_DATASET_
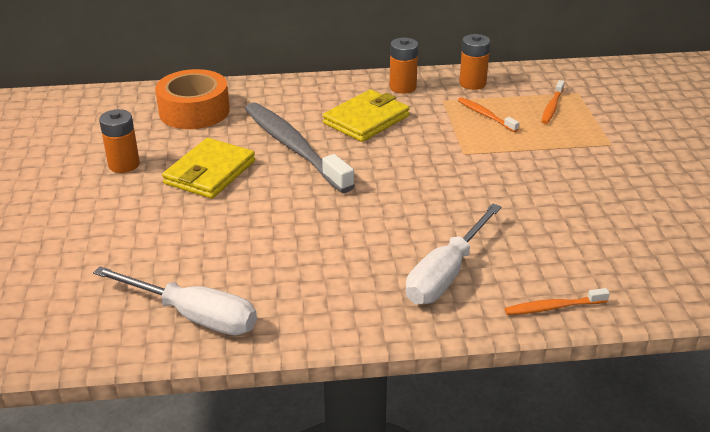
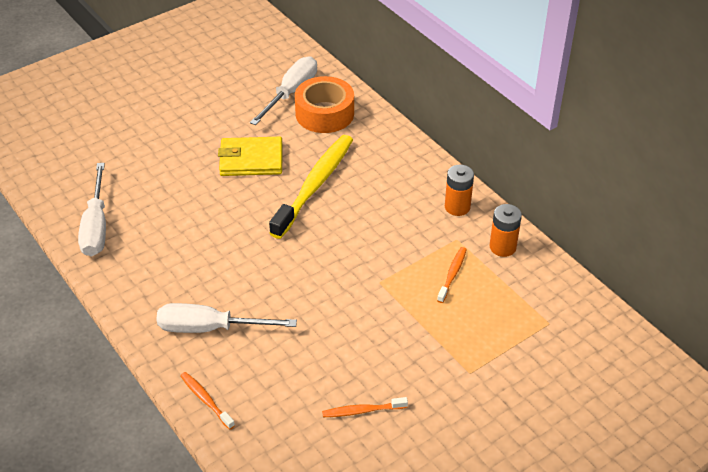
camera: 60 degrees right, 10 degrees up
(124, 165) = (231, 116): orange battery -> none
(136, 120) = (291, 93): none -> white screwdriver
(294, 147) = (315, 185): grey toothbrush -> yellow toothbrush
(366, 120) = (386, 207): yellow wallet -> none
(552, 107) = (504, 313): orange toothbrush -> orange toothbrush (362, 411)

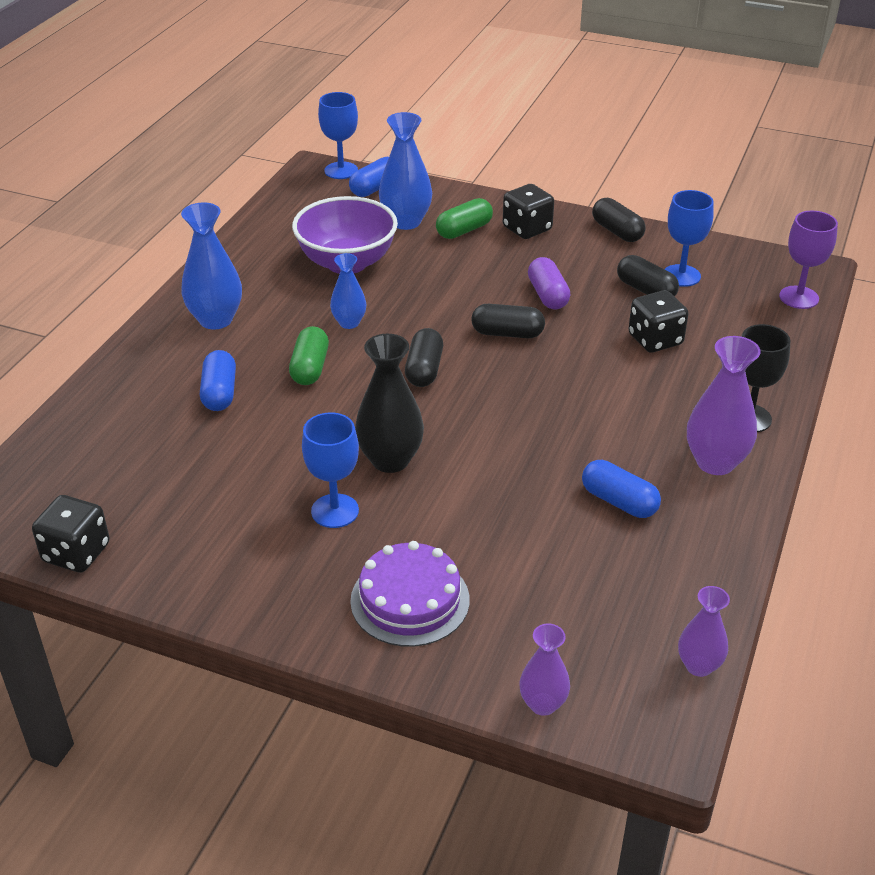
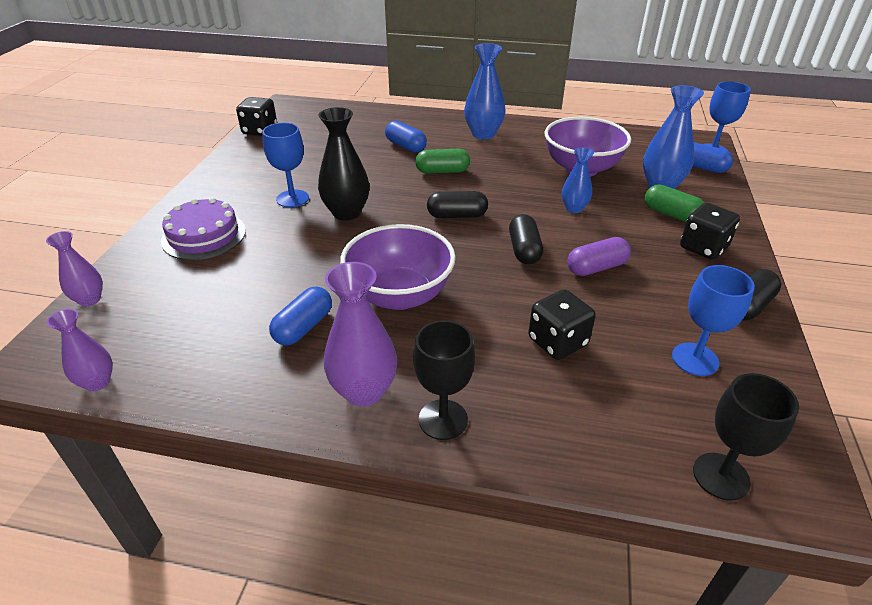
camera: 80 degrees right, 0 degrees up
(219, 393) = (406, 146): blue capsule -> blue capsule turned 60 degrees clockwise
(349, 323) = (503, 179): blue vase -> blue vase (574, 208)
(573, 428) = (400, 295): none -> purple bowl
(646, 290) = (646, 332): black capsule -> none
(799, 297) = (721, 476): purple goblet -> black goblet

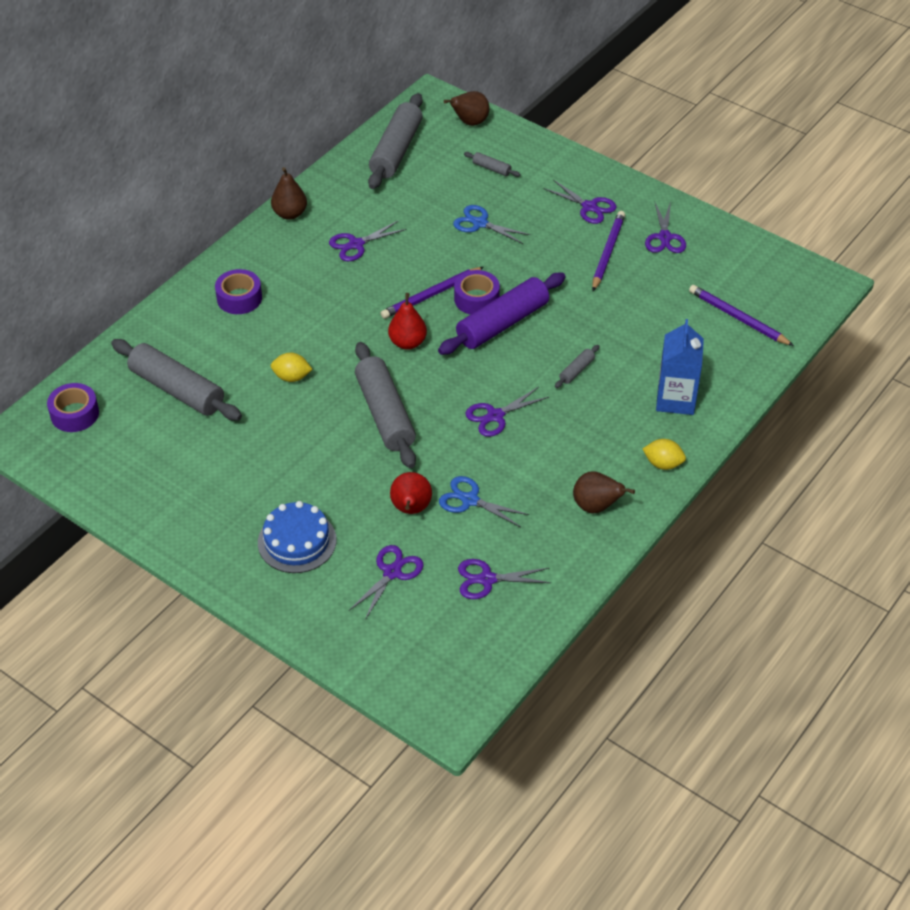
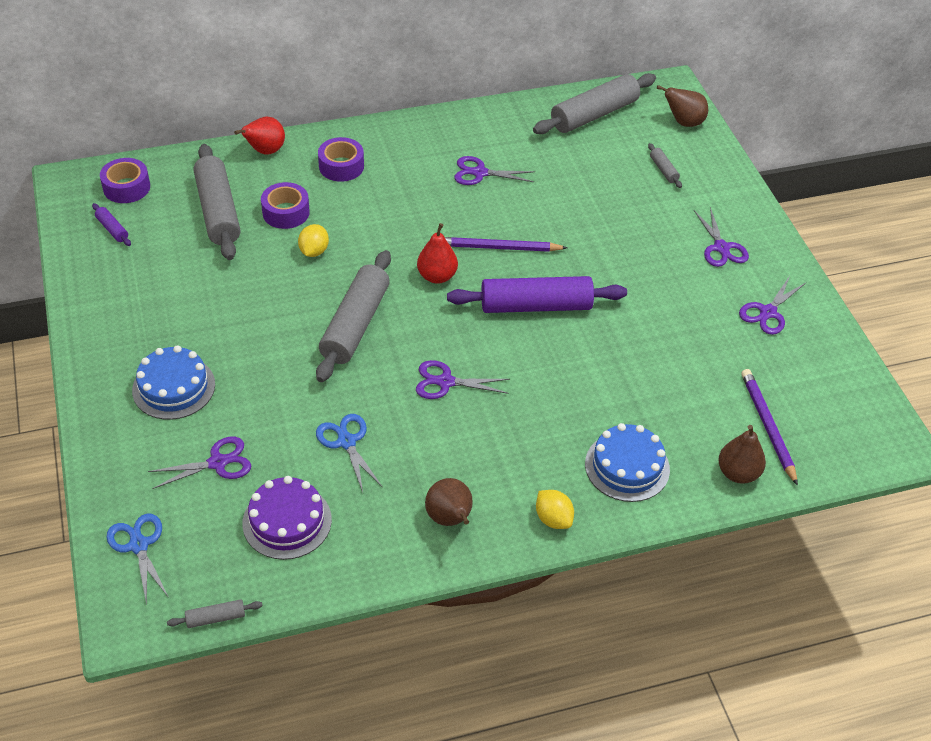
camera: 35 degrees right, 0 degrees up
(103, 453) = (112, 229): none -> purple rolling pin
(290, 214) = (452, 121): brown pear -> brown pear (738, 473)
(292, 377) = (314, 251): yellow lemon -> yellow lemon turned 60 degrees clockwise
(411, 509) = (290, 418): red pear -> red pear (265, 151)
(476, 299) = (534, 272): purple tape -> purple tape (286, 212)
(480, 223) = (605, 210): blue scissors -> blue scissors (139, 545)
(487, 579) = (287, 521): purple scissors -> purple cake
(576, 370) = (560, 385): grey rolling pin -> grey rolling pin (216, 618)
(607, 253) = (697, 297): purple pencil -> none
(675, 399) = (627, 466): blue carton -> blue cake

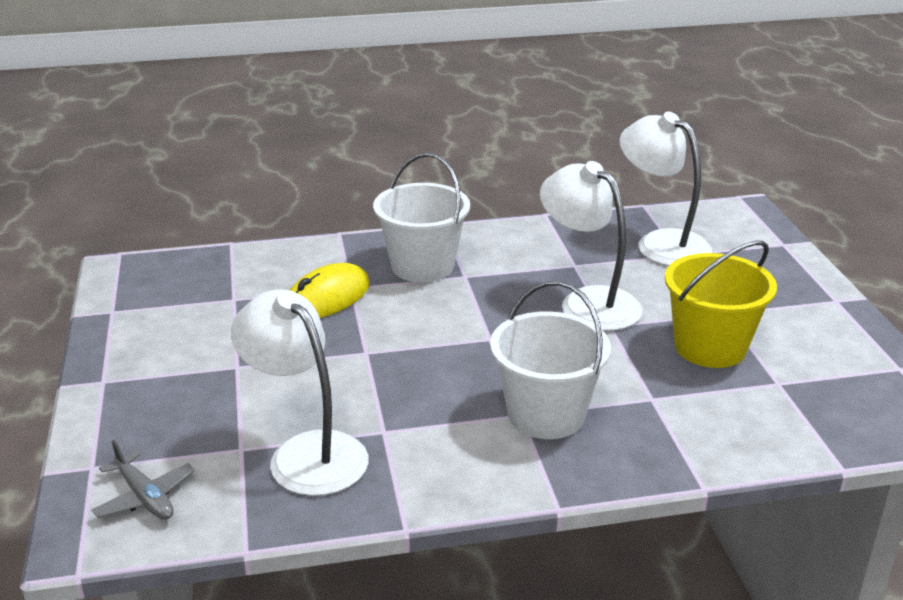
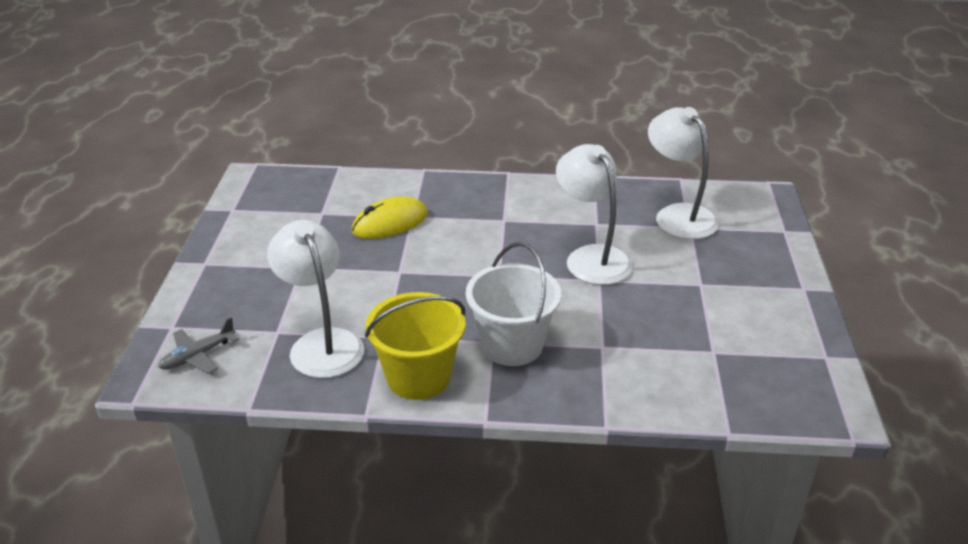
camera: 15 degrees right, 5 degrees up
(145, 497) = (197, 356): grey plane -> grey plane turned 75 degrees clockwise
(422, 266) = (474, 207): white bucket -> none
(710, 347) = (672, 312): yellow bucket -> yellow bucket (418, 377)

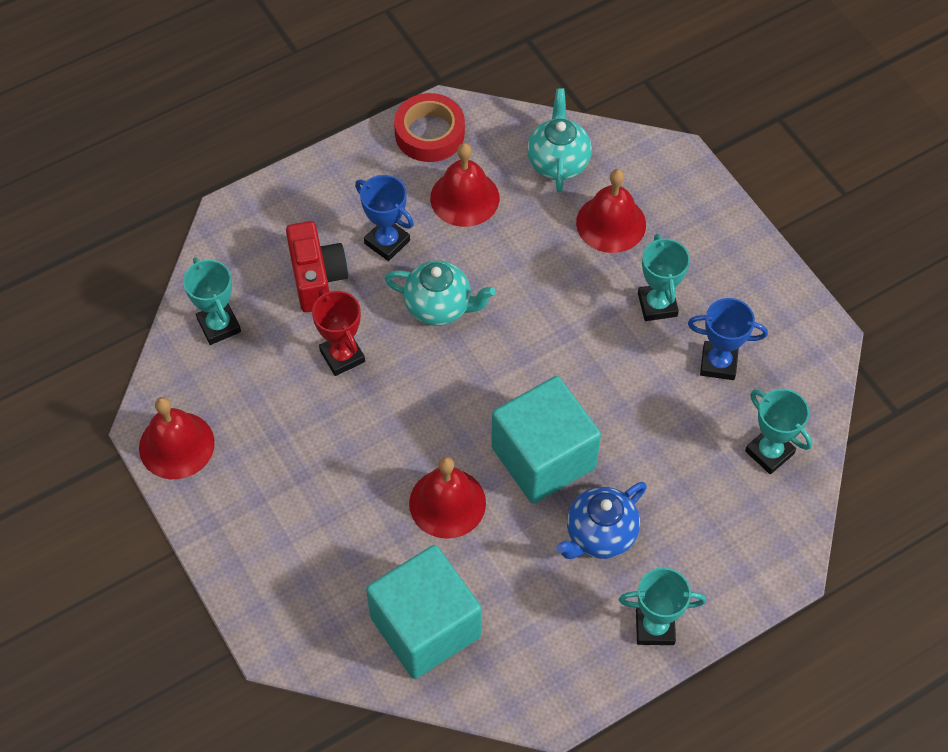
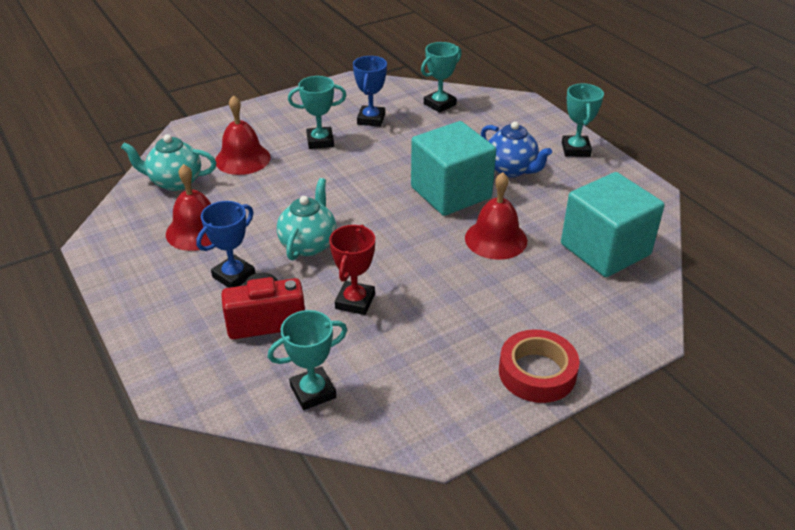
camera: 90 degrees left, 20 degrees down
(176, 445) = (455, 418): red bell -> none
(342, 356) = (355, 301): red trophy -> red trophy turned 45 degrees counterclockwise
(429, 133) = (117, 251): red tape -> red tape (537, 372)

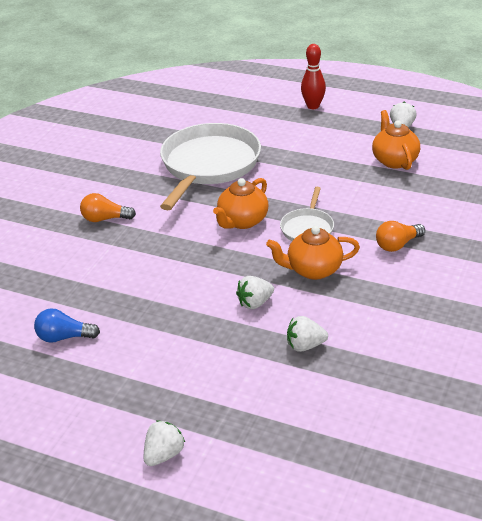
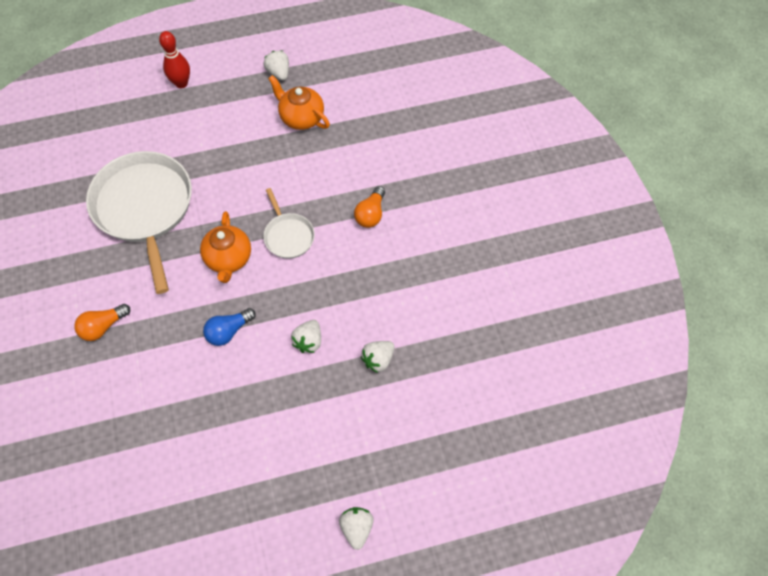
camera: 40 degrees left, 25 degrees up
(64, 337) = (183, 476): blue light bulb -> blue light bulb (228, 331)
(313, 270) = (327, 279): orange teapot -> none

_TASK REQUIREMENTS_
Before answering, find the line with "camera: 80 degrees right, 0 degrees up" in the records above; then reproduce exactly each line from the first through that line, leaving out pictures.

_FINISHED EXERCISE_
camera: 60 degrees right, 10 degrees up
(124, 165) = (231, 116): orange battery -> none
(136, 120) = (291, 93): none -> white screwdriver
(294, 147) = (315, 185): grey toothbrush -> yellow toothbrush
(366, 120) = (386, 207): yellow wallet -> none
(552, 107) = (504, 313): orange toothbrush -> orange toothbrush (362, 411)

camera: 80 degrees right, 0 degrees up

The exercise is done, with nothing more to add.